# [Action item]
Copy the final lines exactly, starting at the one that contains "grey pot: [220,130,315,205]" and ending with the last line of the listing below. Pictures are not part of the copy.

───── Input data ─────

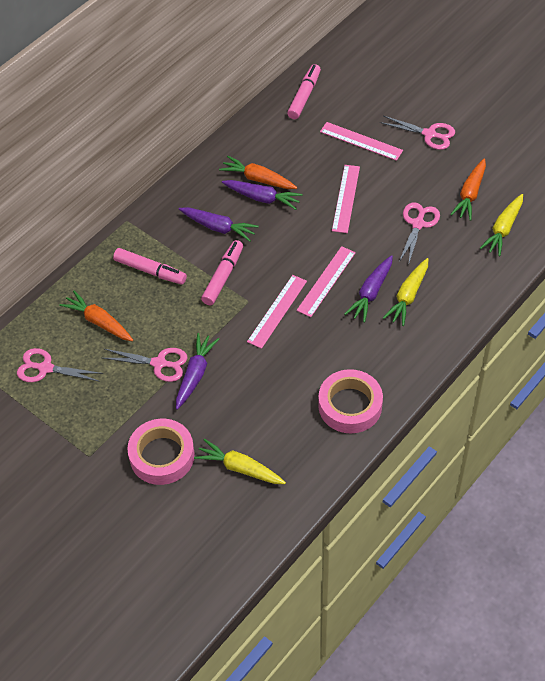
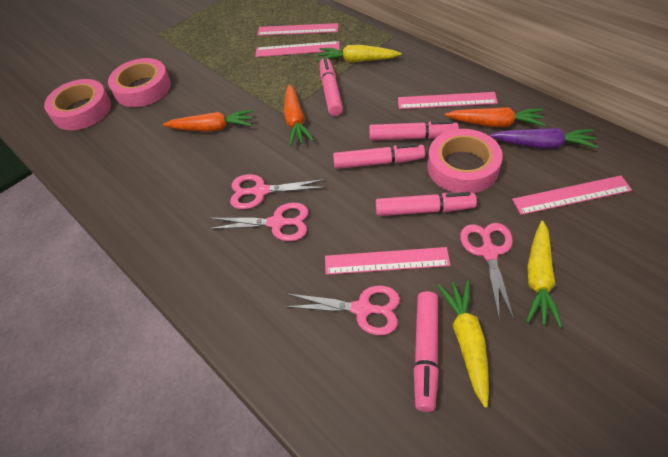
pink marker: [113,248,187,285] [201,240,243,305] [287,64,321,119] = 3 -> [320,58,343,116] [333,143,425,169] [369,121,459,141] [376,192,477,216] [414,291,439,412] = 5
pink ruler: [247,275,307,349] [296,246,356,317] [320,122,403,161] [332,165,360,233] = 4 -> [255,41,340,57] [257,23,338,36] [325,247,450,275] [398,92,498,109] [512,175,632,215] = 5
pink tape: [127,419,195,485] [318,369,383,433] = 2 -> [44,79,111,130] [108,58,171,107] [427,129,503,193] = 3
purple carrot: [176,333,219,410] [179,207,259,242] [222,180,303,210] [344,255,393,323] = 4 -> [490,128,598,149] = 1

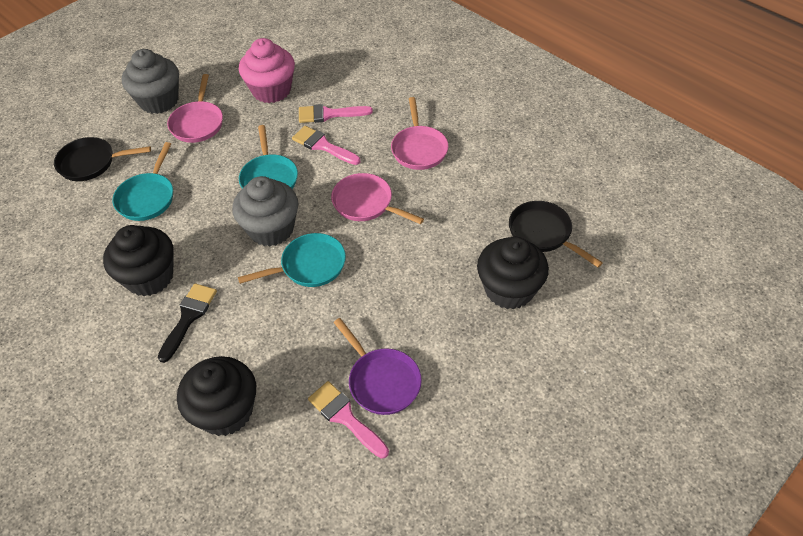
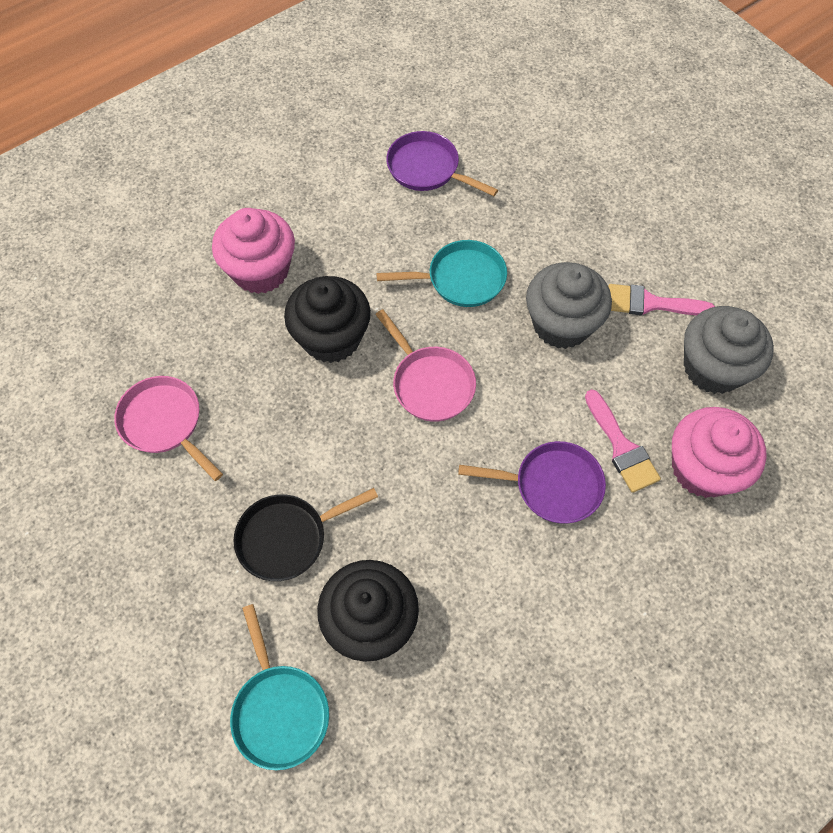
black brush: [158,283,217,363] = 1 -> none = 0
black cupcake: [103,225,174,296] [177,356,256,436] [477,237,549,309] = 3 -> [284,276,371,363] [317,560,419,662] = 2
black pan: [54,137,151,181] [509,201,603,267] = 2 -> [234,488,378,581] = 1
pink brush: [292,126,360,165] [299,104,373,123] [308,381,389,459] = 3 -> [585,389,661,493] [608,284,715,315] = 2
pink cupcake: [239,38,295,103] = 1 -> [212,208,295,294] [672,407,767,498] = 2
pink pan: [167,74,223,143] [331,173,424,224] [391,97,449,170] = 3 -> [114,376,223,481] [375,309,476,422] = 2
purple pan: [333,318,422,415] = 1 -> [386,131,498,196] [458,441,606,523] = 2
turquoise pan: [113,142,173,221] [238,233,346,287] [239,125,298,189] = 3 -> [230,604,329,770] [376,240,507,307] = 2

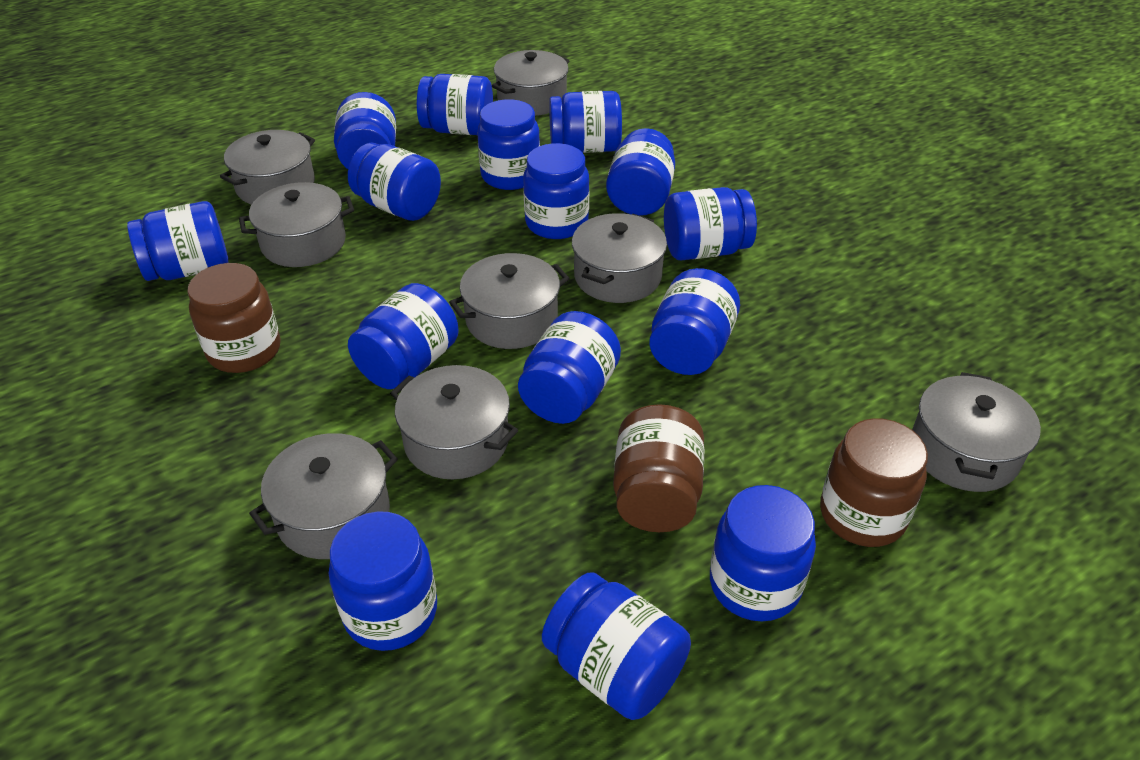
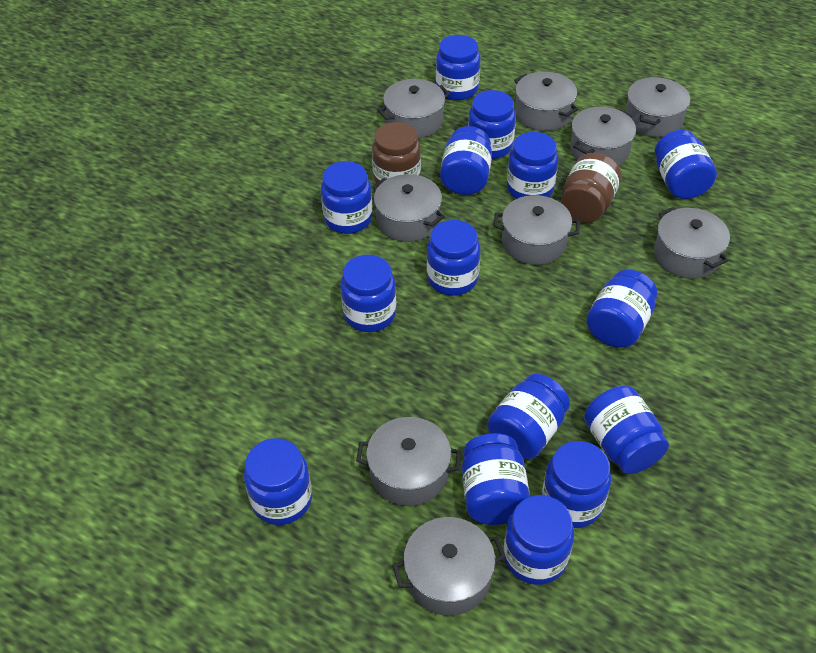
brown jar: [187,263,281,373] [613,404,704,532] [820,418,928,547] = 3 -> [372,122,421,183] [561,152,621,223] = 2
grey pot: [220,130,315,205] [239,182,354,267] [249,433,398,559] [390,365,518,479] [449,253,570,349] [492,50,569,116] [572,213,667,303] [912,372,1041,492] = 8 -> [356,417,461,506] [372,174,445,242] [378,79,450,138] [392,517,506,616] [493,195,580,265] [514,72,578,131] [570,107,636,166] [625,77,690,137] [654,207,730,279] = 9

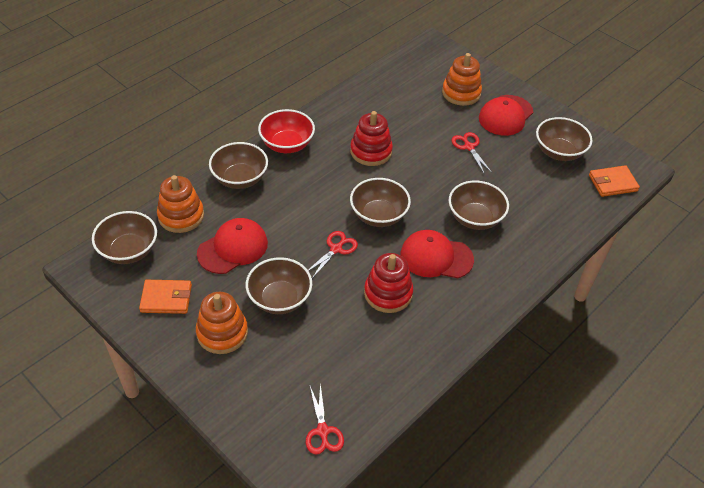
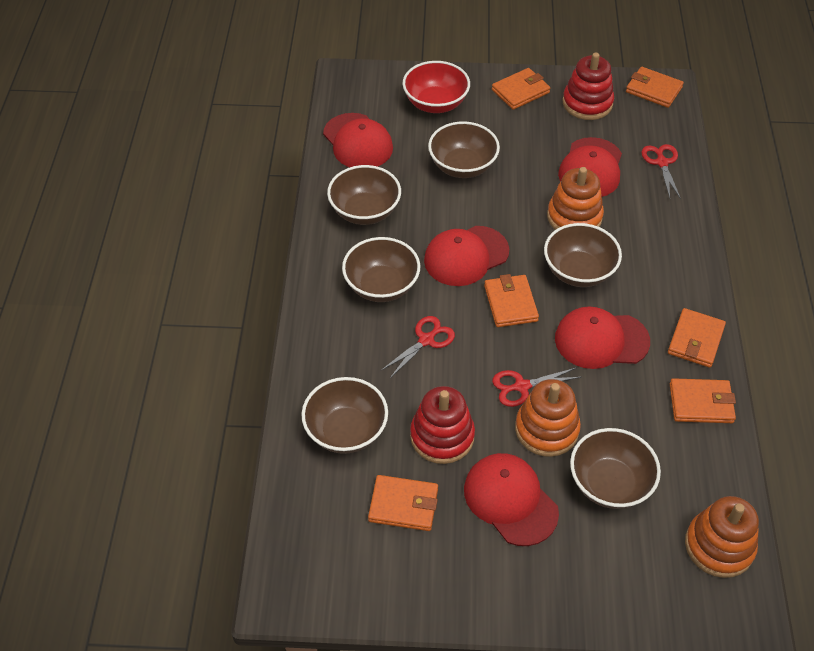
orange wallet: [139,280,192,314] [589,165,640,197] = 2 -> [368,475,438,531] [484,274,539,327] [492,68,550,110] [626,67,684,108] [668,308,726,368] [670,378,736,423] = 6
red cap: [197,218,268,274] [401,230,474,278] [479,95,533,136] = 3 -> [323,113,393,167] [424,226,509,286] [464,453,559,546] [555,307,650,369] [558,137,622,197] = 5

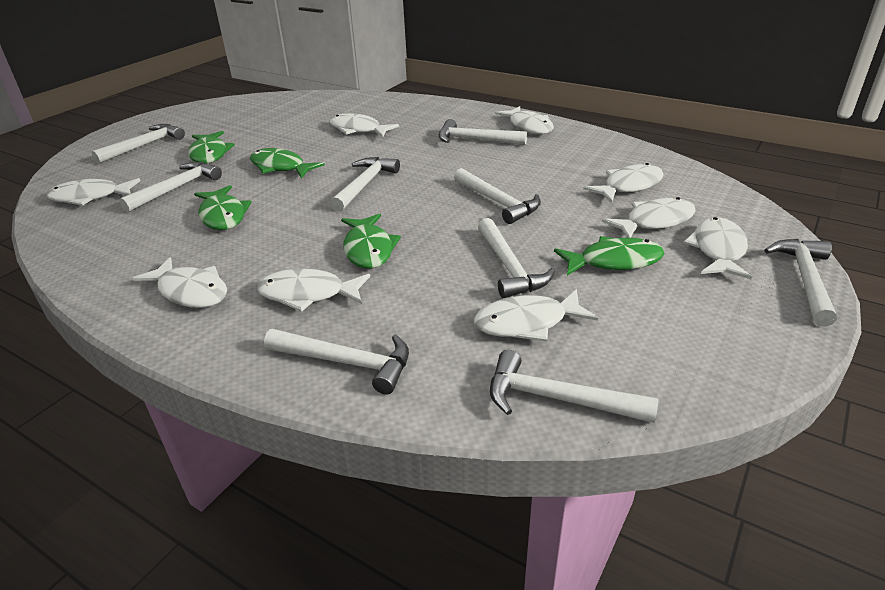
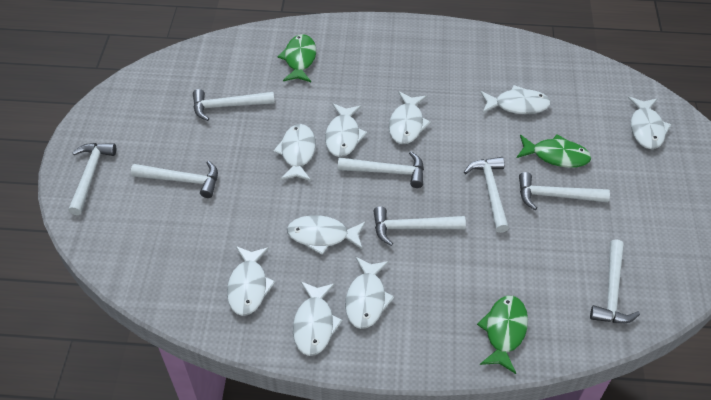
green fish: [188,131,235,164] [194,185,252,230] [250,148,324,179] [341,213,401,269] [554,236,665,276] = 5 -> [278,34,316,82] [477,296,528,374] [517,134,591,168] = 3
white hammer: [92,124,185,164] [119,162,222,212] [264,329,409,395] [330,157,400,212] [439,119,527,145] [454,168,541,224] [478,218,555,298] [490,350,659,423] [764,239,837,327] = 9 -> [68,143,116,215] [131,161,218,198] [193,89,275,121] [338,152,424,188] [373,206,466,246] [464,157,509,233] [519,172,610,210] [590,239,640,323] = 8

─────

# [Response to the exercise]
grey pot: [220,130,315,205] [239,182,354,267] [249,433,398,559] [390,365,518,479] [449,253,570,349] [492,50,569,116] [572,213,667,303] [912,372,1041,492] = 8 -> [356,417,461,506] [372,174,445,242] [378,79,450,138] [392,517,506,616] [493,195,580,265] [514,72,578,131] [570,107,636,166] [625,77,690,137] [654,207,730,279] = 9

orange wallet: [139,280,192,314] [589,165,640,197] = 2 -> [368,475,438,531] [484,274,539,327] [492,68,550,110] [626,67,684,108] [668,308,726,368] [670,378,736,423] = 6
red cap: [197,218,268,274] [401,230,474,278] [479,95,533,136] = 3 -> [323,113,393,167] [424,226,509,286] [464,453,559,546] [555,307,650,369] [558,137,622,197] = 5

green fish: [188,131,235,164] [194,185,252,230] [250,148,324,179] [341,213,401,269] [554,236,665,276] = 5 -> [278,34,316,82] [477,296,528,374] [517,134,591,168] = 3
white hammer: [92,124,185,164] [119,162,222,212] [264,329,409,395] [330,157,400,212] [439,119,527,145] [454,168,541,224] [478,218,555,298] [490,350,659,423] [764,239,837,327] = 9 -> [68,143,116,215] [131,161,218,198] [193,89,275,121] [338,152,424,188] [373,206,466,246] [464,157,509,233] [519,172,610,210] [590,239,640,323] = 8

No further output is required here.